§ ACTION ITEM: Take each line in the entries below that holds "turquoise" and show it.

§ STORED DATA:
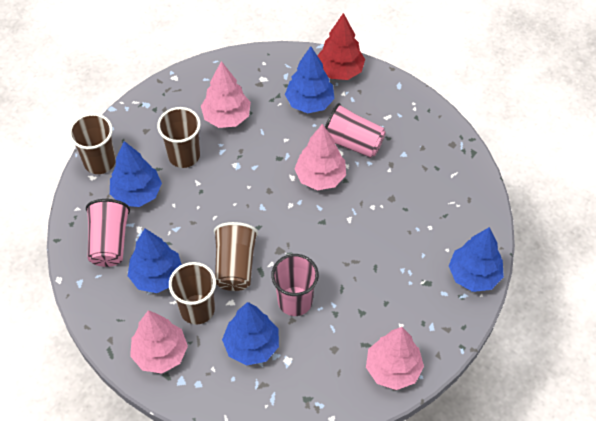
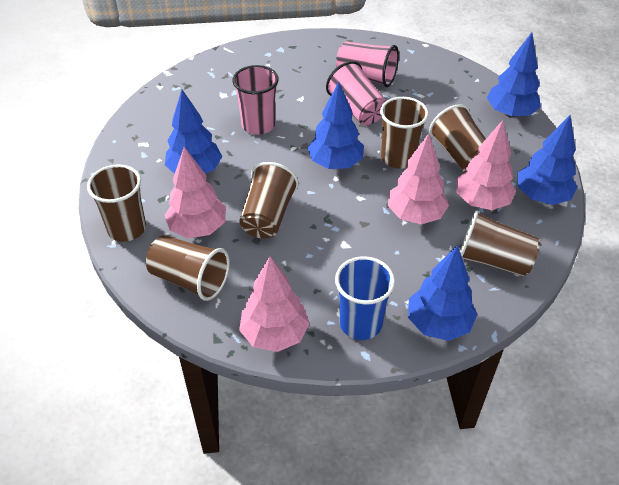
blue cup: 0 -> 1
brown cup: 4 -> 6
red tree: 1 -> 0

==

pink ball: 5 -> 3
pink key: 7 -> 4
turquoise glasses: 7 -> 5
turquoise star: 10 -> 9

§ SOLUTION TO THIS PROBLEM:
turquoise glasses: 7 -> 5
turquoise star: 10 -> 9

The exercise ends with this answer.